>>>>>

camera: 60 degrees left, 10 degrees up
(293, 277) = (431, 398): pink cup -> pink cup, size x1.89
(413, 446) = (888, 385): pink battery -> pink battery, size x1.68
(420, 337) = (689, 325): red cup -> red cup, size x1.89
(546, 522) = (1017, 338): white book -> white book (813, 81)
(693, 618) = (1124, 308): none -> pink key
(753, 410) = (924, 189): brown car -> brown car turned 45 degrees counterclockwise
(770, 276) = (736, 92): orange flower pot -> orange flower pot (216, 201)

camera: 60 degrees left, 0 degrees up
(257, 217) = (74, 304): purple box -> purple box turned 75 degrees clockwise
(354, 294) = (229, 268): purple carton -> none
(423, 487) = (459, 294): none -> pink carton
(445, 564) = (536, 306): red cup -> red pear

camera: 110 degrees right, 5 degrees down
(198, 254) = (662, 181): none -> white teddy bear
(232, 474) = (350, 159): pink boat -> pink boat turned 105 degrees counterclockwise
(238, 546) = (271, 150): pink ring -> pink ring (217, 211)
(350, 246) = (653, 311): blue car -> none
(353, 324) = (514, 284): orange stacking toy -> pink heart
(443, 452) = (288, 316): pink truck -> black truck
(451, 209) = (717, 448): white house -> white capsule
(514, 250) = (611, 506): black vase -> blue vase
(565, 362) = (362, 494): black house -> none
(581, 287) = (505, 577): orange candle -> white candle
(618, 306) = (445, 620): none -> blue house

<<<<<
>>>>>

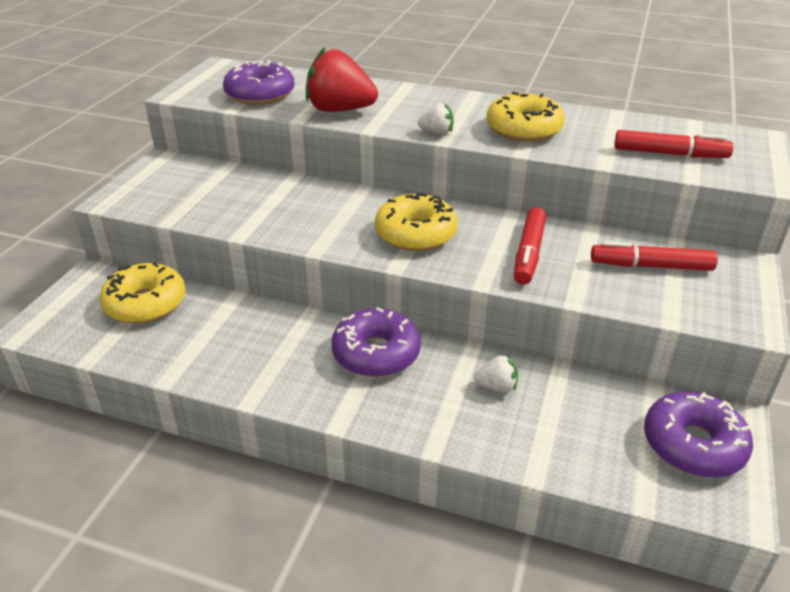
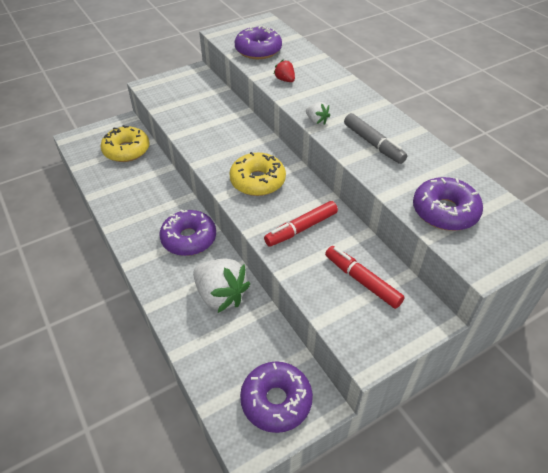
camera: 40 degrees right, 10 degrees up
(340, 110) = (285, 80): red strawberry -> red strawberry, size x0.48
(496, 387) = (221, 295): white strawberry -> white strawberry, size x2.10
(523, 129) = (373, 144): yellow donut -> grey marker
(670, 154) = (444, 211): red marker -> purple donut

<<<<<

Directions for this task — Precisely the lines between those holding "(232, 474) = (350, 159): pink" and "(618, 306) = (445, 620): none -> blue house", inclusive, are to be reproduced from the listing above, with nothing added.

Task answer —
(232, 474) = (350, 159): pink boat -> pink boat turned 105 degrees counterclockwise
(238, 546) = (271, 150): pink ring -> pink ring (217, 211)
(350, 246) = (653, 311): blue car -> none
(353, 324) = (514, 284): orange stacking toy -> pink heart
(443, 452) = (288, 316): pink truck -> black truck
(451, 209) = (717, 448): white house -> white capsule
(514, 250) = (611, 506): black vase -> blue vase
(565, 362) = (362, 494): black house -> none
(581, 287) = (505, 577): orange candle -> white candle
(618, 306) = (445, 620): none -> blue house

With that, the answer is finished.